### Source records ###

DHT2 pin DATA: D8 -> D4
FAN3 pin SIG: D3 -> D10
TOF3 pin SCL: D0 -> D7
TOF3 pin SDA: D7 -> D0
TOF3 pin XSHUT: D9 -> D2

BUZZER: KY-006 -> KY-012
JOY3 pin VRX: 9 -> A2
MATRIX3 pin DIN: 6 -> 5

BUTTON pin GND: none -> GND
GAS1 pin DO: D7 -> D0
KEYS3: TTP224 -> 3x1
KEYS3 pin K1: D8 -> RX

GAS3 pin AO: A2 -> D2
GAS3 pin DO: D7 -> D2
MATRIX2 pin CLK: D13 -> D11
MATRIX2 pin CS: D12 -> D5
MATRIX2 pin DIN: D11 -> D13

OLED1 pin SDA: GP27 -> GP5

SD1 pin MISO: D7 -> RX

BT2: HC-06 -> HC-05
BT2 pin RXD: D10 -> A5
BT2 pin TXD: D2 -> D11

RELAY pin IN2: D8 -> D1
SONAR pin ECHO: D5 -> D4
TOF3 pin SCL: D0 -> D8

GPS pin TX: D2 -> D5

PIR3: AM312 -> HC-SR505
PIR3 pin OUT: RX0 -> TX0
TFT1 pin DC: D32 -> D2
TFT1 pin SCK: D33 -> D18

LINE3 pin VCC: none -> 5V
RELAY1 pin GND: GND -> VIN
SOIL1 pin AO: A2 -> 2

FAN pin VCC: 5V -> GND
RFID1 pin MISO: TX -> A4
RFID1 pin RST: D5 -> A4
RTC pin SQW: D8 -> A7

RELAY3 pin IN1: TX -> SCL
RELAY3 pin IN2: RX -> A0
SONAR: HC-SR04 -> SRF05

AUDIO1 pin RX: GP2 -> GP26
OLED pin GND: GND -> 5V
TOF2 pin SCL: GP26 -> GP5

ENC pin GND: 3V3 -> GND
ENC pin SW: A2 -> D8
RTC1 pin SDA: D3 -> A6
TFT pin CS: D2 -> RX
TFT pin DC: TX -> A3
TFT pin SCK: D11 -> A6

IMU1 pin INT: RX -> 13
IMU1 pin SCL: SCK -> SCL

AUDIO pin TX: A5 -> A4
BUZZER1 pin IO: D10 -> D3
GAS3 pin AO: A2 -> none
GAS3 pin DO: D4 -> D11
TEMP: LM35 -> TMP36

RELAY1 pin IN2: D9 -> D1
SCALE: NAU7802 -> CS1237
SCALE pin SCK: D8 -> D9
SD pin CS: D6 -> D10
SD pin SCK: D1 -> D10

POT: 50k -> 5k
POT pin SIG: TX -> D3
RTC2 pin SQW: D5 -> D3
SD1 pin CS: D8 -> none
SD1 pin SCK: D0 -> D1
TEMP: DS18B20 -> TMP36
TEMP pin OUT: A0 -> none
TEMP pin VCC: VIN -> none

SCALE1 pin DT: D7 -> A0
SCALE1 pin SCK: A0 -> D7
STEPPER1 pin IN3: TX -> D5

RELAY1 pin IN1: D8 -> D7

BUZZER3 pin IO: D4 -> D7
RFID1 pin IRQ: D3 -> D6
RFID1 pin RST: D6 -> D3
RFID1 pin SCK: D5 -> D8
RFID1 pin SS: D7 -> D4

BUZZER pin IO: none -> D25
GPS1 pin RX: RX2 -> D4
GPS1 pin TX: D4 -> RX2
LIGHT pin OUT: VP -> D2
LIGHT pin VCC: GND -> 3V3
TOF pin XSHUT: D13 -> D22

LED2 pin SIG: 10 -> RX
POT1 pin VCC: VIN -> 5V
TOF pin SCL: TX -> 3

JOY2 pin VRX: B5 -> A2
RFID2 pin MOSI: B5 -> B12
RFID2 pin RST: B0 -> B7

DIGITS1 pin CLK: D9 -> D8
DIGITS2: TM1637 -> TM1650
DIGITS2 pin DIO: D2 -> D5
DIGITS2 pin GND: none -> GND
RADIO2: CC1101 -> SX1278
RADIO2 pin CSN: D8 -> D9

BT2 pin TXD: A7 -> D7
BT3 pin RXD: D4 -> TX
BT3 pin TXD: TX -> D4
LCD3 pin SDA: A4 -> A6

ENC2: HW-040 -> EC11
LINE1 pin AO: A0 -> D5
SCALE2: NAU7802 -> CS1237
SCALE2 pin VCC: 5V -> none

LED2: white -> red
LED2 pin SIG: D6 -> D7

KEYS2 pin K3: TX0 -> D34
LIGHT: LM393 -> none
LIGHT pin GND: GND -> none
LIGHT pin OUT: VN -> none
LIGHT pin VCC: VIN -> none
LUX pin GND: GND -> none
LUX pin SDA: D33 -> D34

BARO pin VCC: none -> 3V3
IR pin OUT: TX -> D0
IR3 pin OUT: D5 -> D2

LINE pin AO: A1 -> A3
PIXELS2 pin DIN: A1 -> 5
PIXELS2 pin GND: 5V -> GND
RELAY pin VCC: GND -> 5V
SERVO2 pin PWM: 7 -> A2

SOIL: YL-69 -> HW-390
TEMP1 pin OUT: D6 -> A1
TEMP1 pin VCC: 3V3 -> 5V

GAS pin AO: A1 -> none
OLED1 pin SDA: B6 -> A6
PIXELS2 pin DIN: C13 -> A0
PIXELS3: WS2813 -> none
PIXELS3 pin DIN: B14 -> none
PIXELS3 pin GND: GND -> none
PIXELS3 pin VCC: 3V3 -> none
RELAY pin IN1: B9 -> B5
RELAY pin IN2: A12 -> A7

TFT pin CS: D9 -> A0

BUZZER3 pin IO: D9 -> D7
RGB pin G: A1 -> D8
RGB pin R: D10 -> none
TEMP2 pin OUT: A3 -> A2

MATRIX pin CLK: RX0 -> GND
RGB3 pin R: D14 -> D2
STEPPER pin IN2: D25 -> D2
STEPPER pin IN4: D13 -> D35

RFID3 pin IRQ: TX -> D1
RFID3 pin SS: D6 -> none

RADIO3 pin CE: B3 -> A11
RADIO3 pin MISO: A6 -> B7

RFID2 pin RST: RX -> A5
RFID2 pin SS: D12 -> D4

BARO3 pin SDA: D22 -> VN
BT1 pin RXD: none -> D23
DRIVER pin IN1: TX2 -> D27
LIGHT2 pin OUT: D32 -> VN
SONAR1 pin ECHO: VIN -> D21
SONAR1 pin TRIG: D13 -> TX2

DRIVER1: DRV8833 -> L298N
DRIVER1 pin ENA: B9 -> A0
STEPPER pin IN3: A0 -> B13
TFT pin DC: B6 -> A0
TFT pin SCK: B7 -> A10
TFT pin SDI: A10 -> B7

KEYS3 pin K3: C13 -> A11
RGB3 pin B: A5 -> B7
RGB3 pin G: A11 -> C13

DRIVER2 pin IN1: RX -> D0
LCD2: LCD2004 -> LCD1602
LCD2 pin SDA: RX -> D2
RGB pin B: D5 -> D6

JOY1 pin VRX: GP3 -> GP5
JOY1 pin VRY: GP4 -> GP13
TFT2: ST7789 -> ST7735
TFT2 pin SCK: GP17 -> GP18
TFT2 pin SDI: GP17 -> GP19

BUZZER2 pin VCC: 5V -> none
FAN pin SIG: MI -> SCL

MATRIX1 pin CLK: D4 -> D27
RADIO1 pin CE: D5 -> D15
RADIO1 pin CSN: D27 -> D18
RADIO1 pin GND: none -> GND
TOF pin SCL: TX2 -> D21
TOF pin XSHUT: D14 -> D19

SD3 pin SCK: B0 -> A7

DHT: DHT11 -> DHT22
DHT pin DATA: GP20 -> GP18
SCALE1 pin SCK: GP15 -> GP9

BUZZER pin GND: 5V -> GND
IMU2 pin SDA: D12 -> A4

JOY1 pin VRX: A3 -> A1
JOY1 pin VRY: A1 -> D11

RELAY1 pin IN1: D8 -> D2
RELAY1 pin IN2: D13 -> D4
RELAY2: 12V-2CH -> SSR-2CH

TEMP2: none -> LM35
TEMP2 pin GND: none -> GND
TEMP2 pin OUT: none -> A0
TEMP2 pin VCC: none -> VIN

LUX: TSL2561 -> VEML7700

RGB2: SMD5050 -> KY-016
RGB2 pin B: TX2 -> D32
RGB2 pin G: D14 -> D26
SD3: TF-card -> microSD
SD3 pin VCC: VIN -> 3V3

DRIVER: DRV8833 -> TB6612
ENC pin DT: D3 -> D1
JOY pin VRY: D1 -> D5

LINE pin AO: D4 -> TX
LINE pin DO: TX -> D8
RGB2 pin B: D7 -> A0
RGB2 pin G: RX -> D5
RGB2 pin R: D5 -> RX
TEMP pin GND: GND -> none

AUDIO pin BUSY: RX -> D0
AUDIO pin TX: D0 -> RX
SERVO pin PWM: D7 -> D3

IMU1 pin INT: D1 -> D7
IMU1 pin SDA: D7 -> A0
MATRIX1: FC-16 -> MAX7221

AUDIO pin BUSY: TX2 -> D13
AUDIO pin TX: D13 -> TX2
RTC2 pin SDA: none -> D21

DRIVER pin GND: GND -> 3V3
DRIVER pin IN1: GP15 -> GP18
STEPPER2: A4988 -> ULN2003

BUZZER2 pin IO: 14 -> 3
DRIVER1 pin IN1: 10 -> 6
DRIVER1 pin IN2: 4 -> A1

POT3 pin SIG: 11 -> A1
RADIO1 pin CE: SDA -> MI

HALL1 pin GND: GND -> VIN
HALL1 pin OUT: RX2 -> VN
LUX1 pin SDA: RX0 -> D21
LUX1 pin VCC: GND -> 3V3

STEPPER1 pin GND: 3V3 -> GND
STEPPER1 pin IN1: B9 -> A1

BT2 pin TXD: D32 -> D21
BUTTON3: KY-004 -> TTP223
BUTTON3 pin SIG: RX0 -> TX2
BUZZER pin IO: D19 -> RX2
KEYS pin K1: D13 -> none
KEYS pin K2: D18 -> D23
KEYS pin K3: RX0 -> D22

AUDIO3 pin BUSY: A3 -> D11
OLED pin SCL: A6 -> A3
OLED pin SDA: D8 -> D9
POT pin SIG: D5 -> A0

###

Work to complete: Out of the data above, transcribe exactly and only the lines starting with the line that has "RELAY1 pin IN1: D8 -> D7" and going on through the line that has "TFT pin SCK: B7 -> A10", both included.

Your response:
RELAY1 pin IN1: D8 -> D7

BUZZER3 pin IO: D4 -> D7
RFID1 pin IRQ: D3 -> D6
RFID1 pin RST: D6 -> D3
RFID1 pin SCK: D5 -> D8
RFID1 pin SS: D7 -> D4

BUZZER pin IO: none -> D25
GPS1 pin RX: RX2 -> D4
GPS1 pin TX: D4 -> RX2
LIGHT pin OUT: VP -> D2
LIGHT pin VCC: GND -> 3V3
TOF pin XSHUT: D13 -> D22

LED2 pin SIG: 10 -> RX
POT1 pin VCC: VIN -> 5V
TOF pin SCL: TX -> 3

JOY2 pin VRX: B5 -> A2
RFID2 pin MOSI: B5 -> B12
RFID2 pin RST: B0 -> B7

DIGITS1 pin CLK: D9 -> D8
DIGITS2: TM1637 -> TM1650
DIGITS2 pin DIO: D2 -> D5
DIGITS2 pin GND: none -> GND
RADIO2: CC1101 -> SX1278
RADIO2 pin CSN: D8 -> D9

BT2 pin TXD: A7 -> D7
BT3 pin RXD: D4 -> TX
BT3 pin TXD: TX -> D4
LCD3 pin SDA: A4 -> A6

ENC2: HW-040 -> EC11
LINE1 pin AO: A0 -> D5
SCALE2: NAU7802 -> CS1237
SCALE2 pin VCC: 5V -> none

LED2: white -> red
LED2 pin SIG: D6 -> D7

KEYS2 pin K3: TX0 -> D34
LIGHT: LM393 -> none
LIGHT pin GND: GND -> none
LIGHT pin OUT: VN -> none
LIGHT pin VCC: VIN -> none
LUX pin GND: GND -> none
LUX pin SDA: D33 -> D34

BARO pin VCC: none -> 3V3
IR pin OUT: TX -> D0
IR3 pin OUT: D5 -> D2

LINE pin AO: A1 -> A3
PIXELS2 pin DIN: A1 -> 5
PIXELS2 pin GND: 5V -> GND
RELAY pin VCC: GND -> 5V
SERVO2 pin PWM: 7 -> A2

SOIL: YL-69 -> HW-390
TEMP1 pin OUT: D6 -> A1
TEMP1 pin VCC: 3V3 -> 5V

GAS pin AO: A1 -> none
OLED1 pin SDA: B6 -> A6
PIXELS2 pin DIN: C13 -> A0
PIXELS3: WS2813 -> none
PIXELS3 pin DIN: B14 -> none
PIXELS3 pin GND: GND -> none
PIXELS3 pin VCC: 3V3 -> none
RELAY pin IN1: B9 -> B5
RELAY pin IN2: A12 -> A7

TFT pin CS: D9 -> A0

BUZZER3 pin IO: D9 -> D7
RGB pin G: A1 -> D8
RGB pin R: D10 -> none
TEMP2 pin OUT: A3 -> A2

MATRIX pin CLK: RX0 -> GND
RGB3 pin R: D14 -> D2
STEPPER pin IN2: D25 -> D2
STEPPER pin IN4: D13 -> D35

RFID3 pin IRQ: TX -> D1
RFID3 pin SS: D6 -> none

RADIO3 pin CE: B3 -> A11
RADIO3 pin MISO: A6 -> B7

RFID2 pin RST: RX -> A5
RFID2 pin SS: D12 -> D4

BARO3 pin SDA: D22 -> VN
BT1 pin RXD: none -> D23
DRIVER pin IN1: TX2 -> D27
LIGHT2 pin OUT: D32 -> VN
SONAR1 pin ECHO: VIN -> D21
SONAR1 pin TRIG: D13 -> TX2

DRIVER1: DRV8833 -> L298N
DRIVER1 pin ENA: B9 -> A0
STEPPER pin IN3: A0 -> B13
TFT pin DC: B6 -> A0
TFT pin SCK: B7 -> A10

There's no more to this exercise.